» **Action item**
Pull every line with "none" from the material.

════════════════════

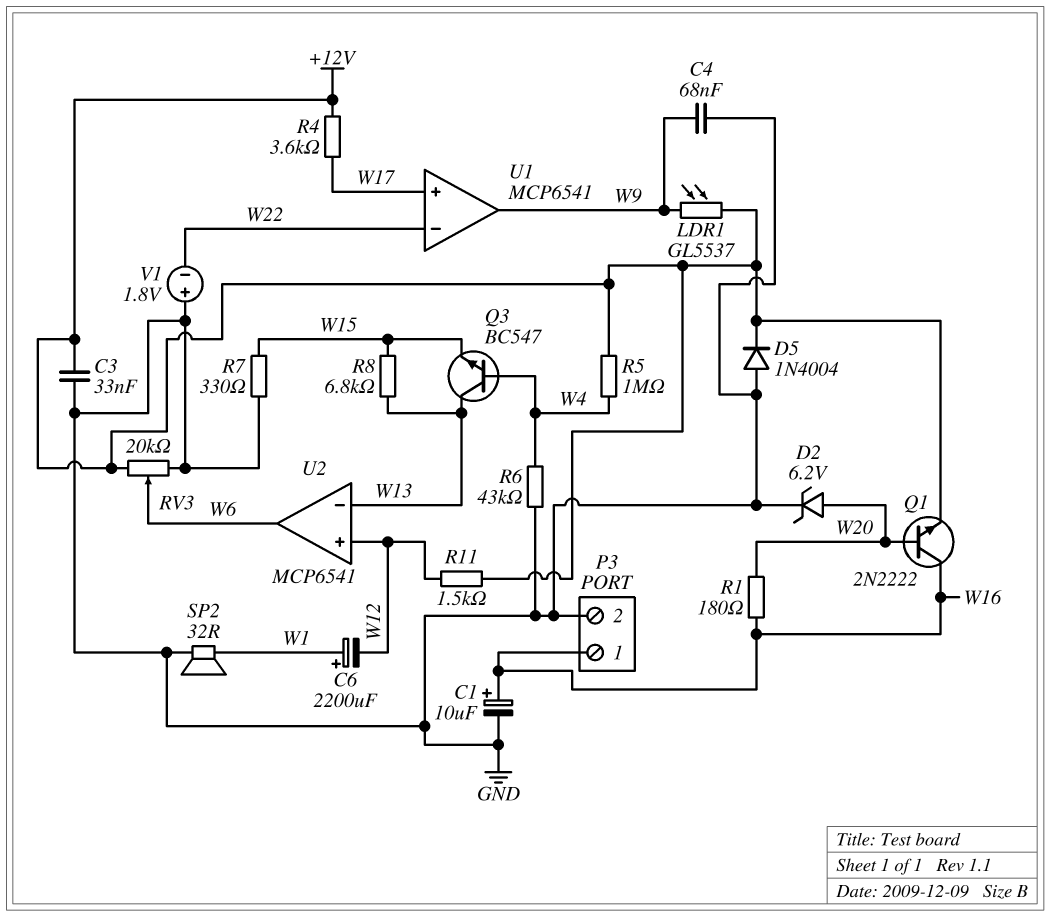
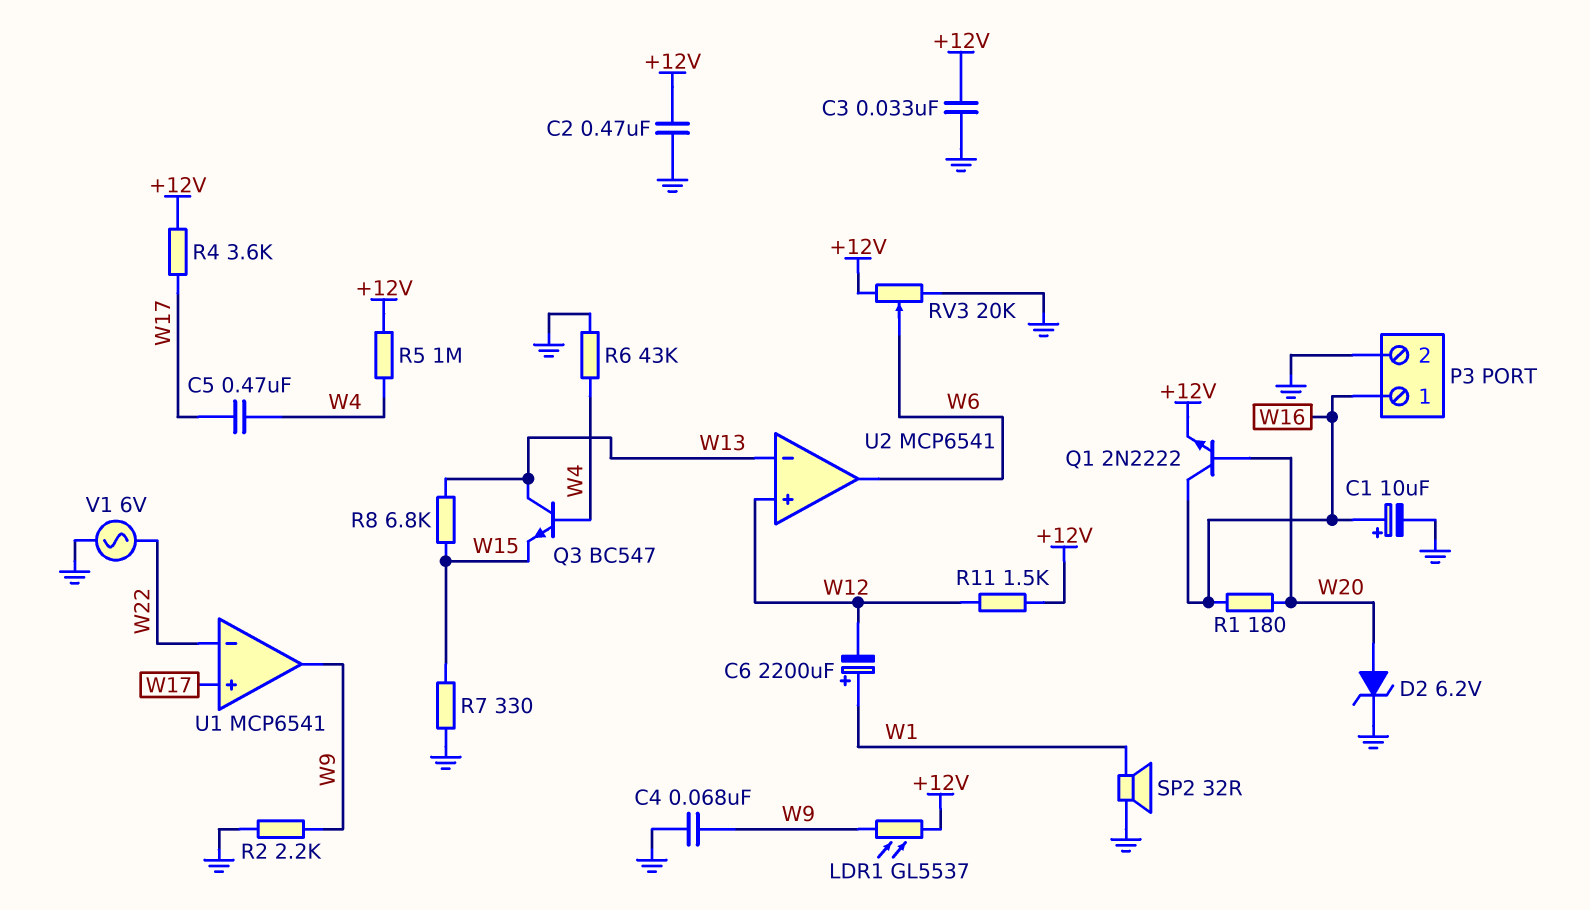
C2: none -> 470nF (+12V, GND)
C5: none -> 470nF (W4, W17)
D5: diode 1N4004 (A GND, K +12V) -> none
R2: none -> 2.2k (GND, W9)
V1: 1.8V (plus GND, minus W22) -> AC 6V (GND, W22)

════════════════════

» **Worked solution**
C2: none -> 470nF (+12V, GND)
C5: none -> 470nF (W4, W17)
D5: diode 1N4004 (A GND, K +12V) -> none
R2: none -> 2.2k (GND, W9)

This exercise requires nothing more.